[Multi-step shape edit data]
%%

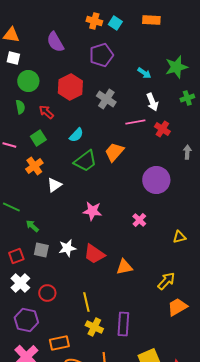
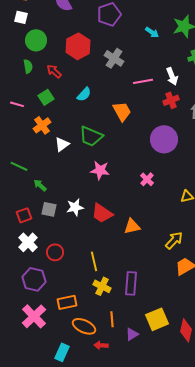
white arrow: (152, 102) -> (172, 76), moved
red cross: (162, 129) -> (171, 100), moved, turned 35
orange trapezoid: (114, 152) -> (122, 111), turned 110
green trapezoid: (85, 161) -> (91, 136), moved, turned 60

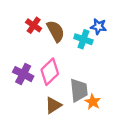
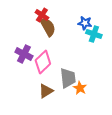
red cross: (34, 25) -> (42, 15), moved
cyan cross: (83, 39) -> (94, 34), moved
purple cross: (23, 74) -> (24, 54), moved

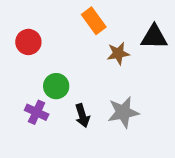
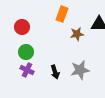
orange rectangle: (94, 21) -> (62, 14), turned 56
green circle: (56, 86) -> (26, 52), moved

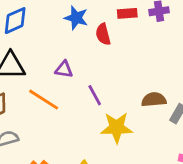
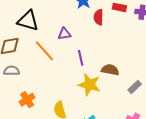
purple triangle: (64, 69) -> (64, 34), turned -32
brown semicircle: (154, 100) -> (110, 70), moved

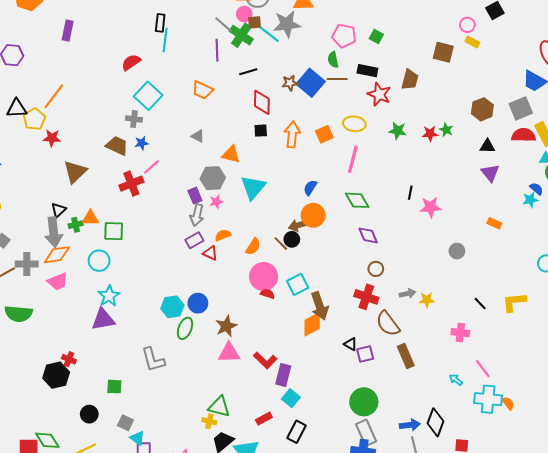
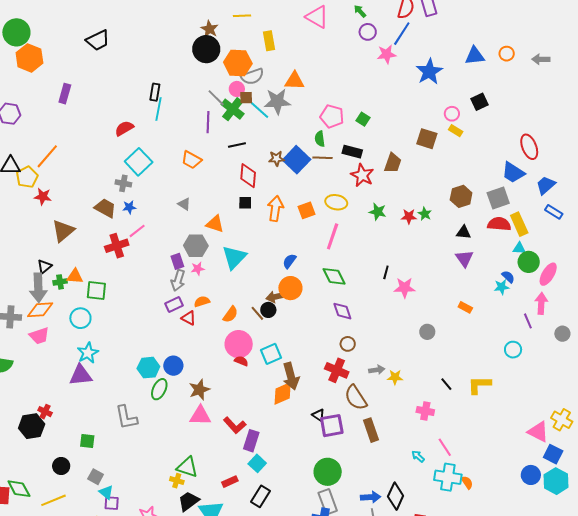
purple square: (365, 354) -> (332, 426), size x1.4

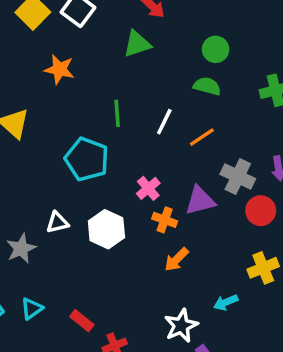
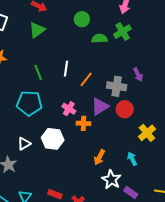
green semicircle: (207, 86) -> (99, 39), moved
orange line: (202, 137) -> (86, 79), moved
red circle: (261, 211) -> (125, 109), moved
orange arrow: (176, 259) -> (99, 157), moved
cyan arrow: (226, 302) -> (132, 159), turned 104

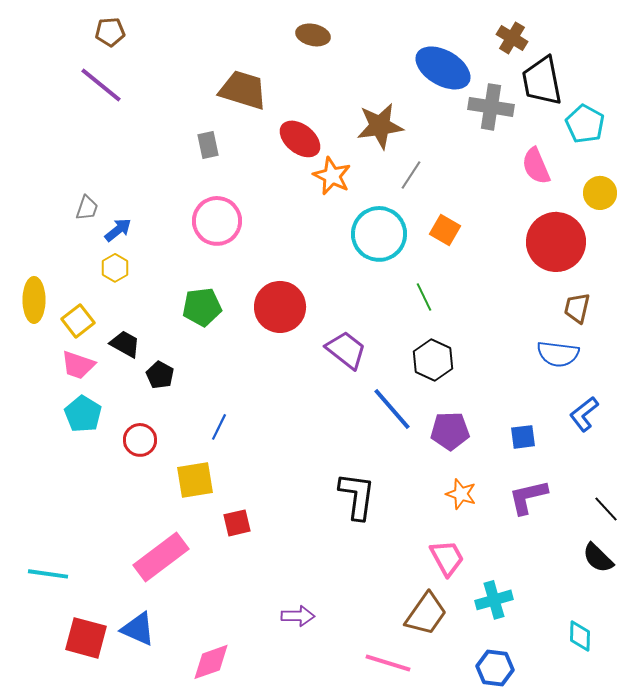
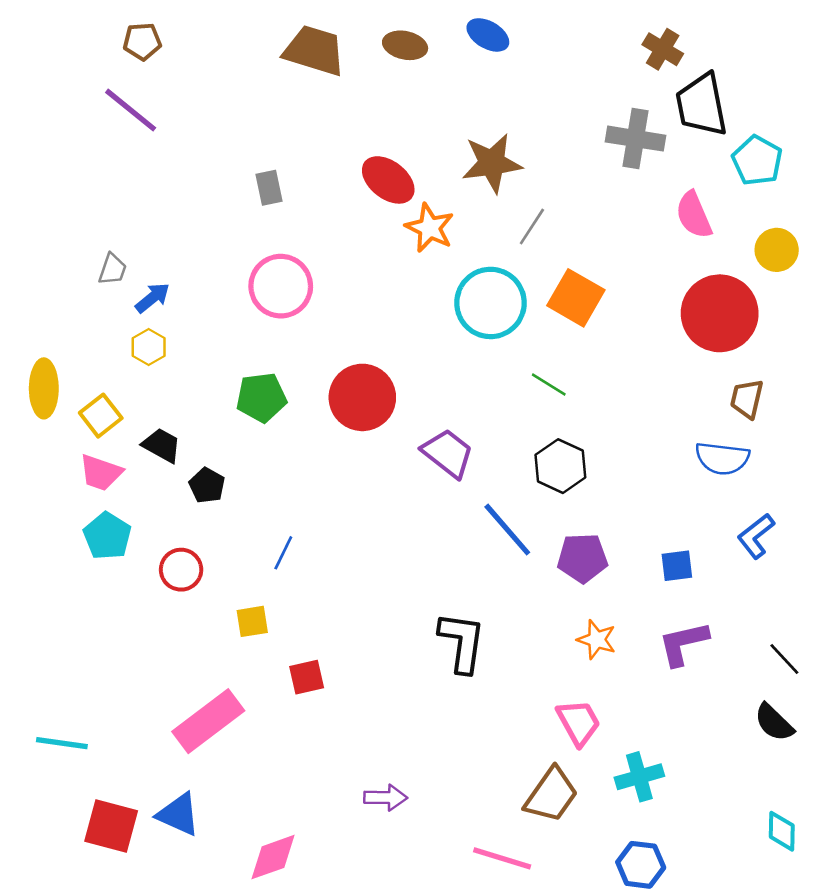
blue ellipse: (443, 68) -> (488, 35), moved, size x0.6
brown trapezoid: (243, 90) -> (314, 50), moved
orange square: (445, 230) -> (576, 298), size x1.4
green line: (424, 297) -> (549, 385), turned -32
yellow square: (195, 480) -> (252, 621), size x0.7
cyan diamond: (580, 636) -> (782, 831), moved

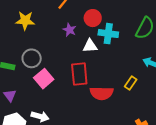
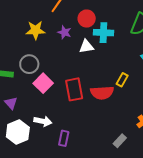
yellow star: (25, 21) -> (36, 30), moved
red rectangle: (79, 74) -> (74, 89), moved
yellow rectangle: (131, 83) -> (122, 80), moved

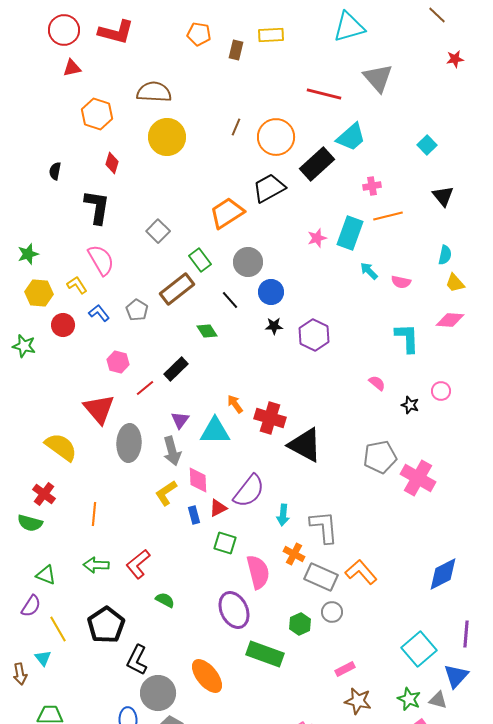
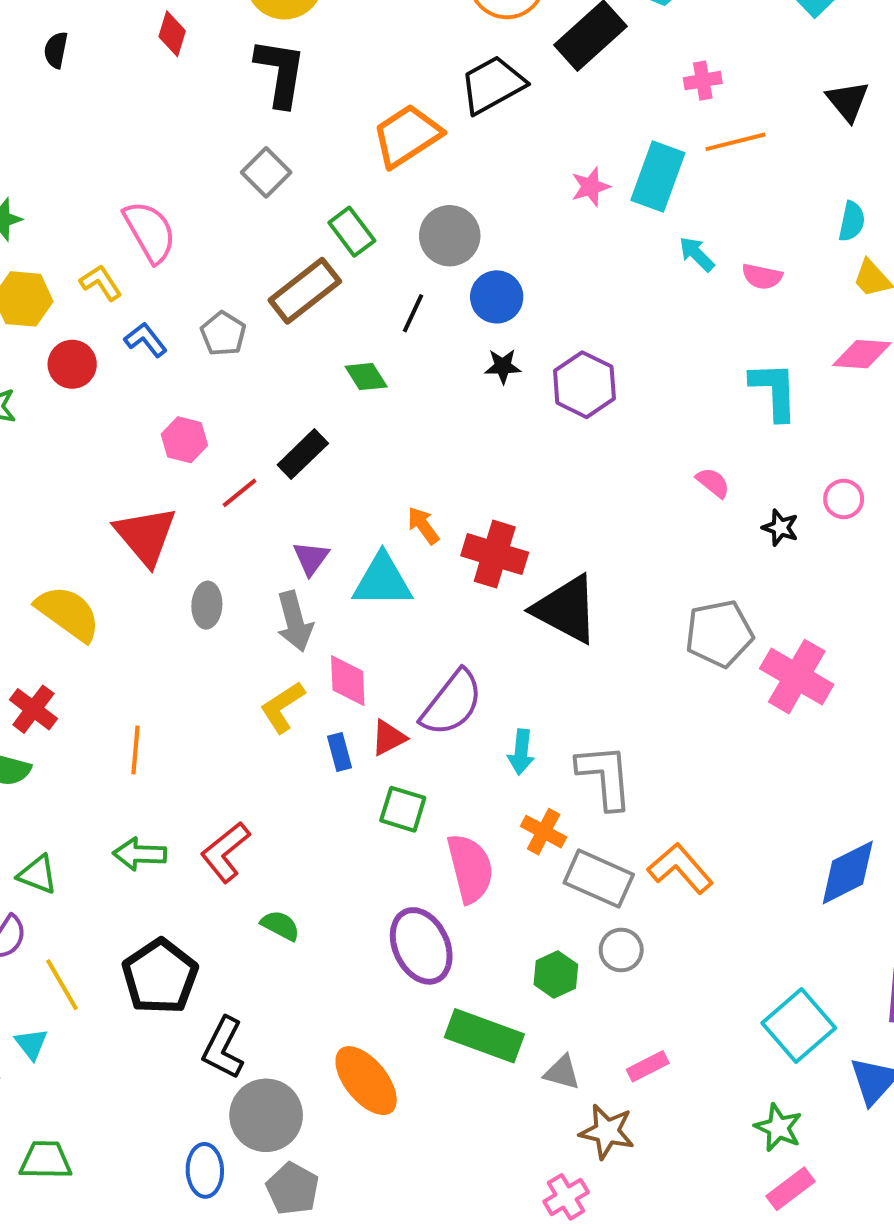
black L-shape: (97, 207) -> (280, 72), moved
black line: (230, 300) -> (413, 313), turned 66
gray ellipse: (129, 443) -> (207, 605), size x0.6
gray triangle: (438, 700) -> (562, 1072), moved
brown star: (358, 701) -> (607, 1132), moved

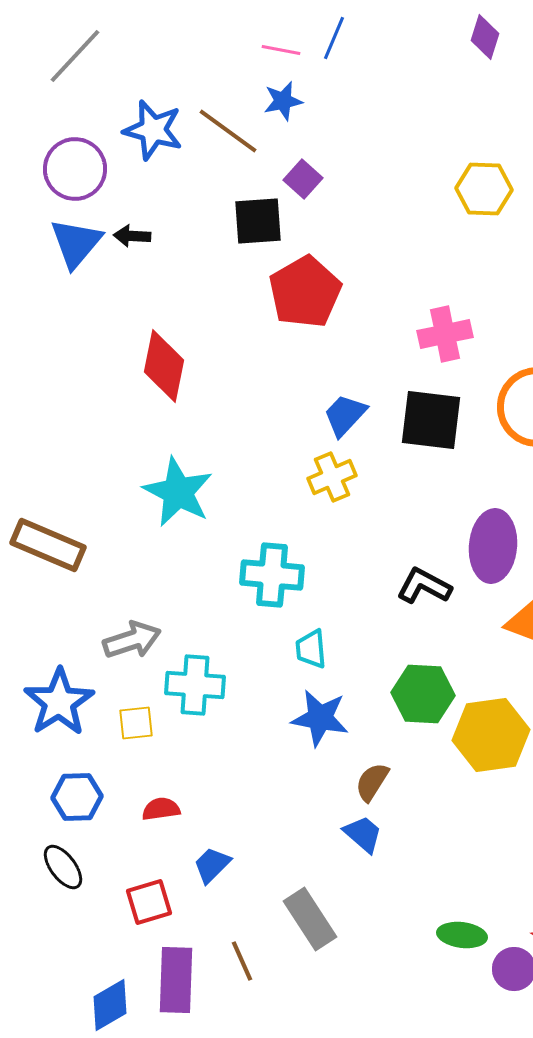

%%

For each line above that contains the word "size", copy that line.

purple square: (365, 354) -> (332, 426), size x1.4
blue ellipse: (443, 68) -> (488, 35), moved, size x0.6
orange square: (445, 230) -> (576, 298), size x1.4
yellow square: (195, 480) -> (252, 621), size x0.7
gray ellipse: (129, 443) -> (207, 605), size x0.6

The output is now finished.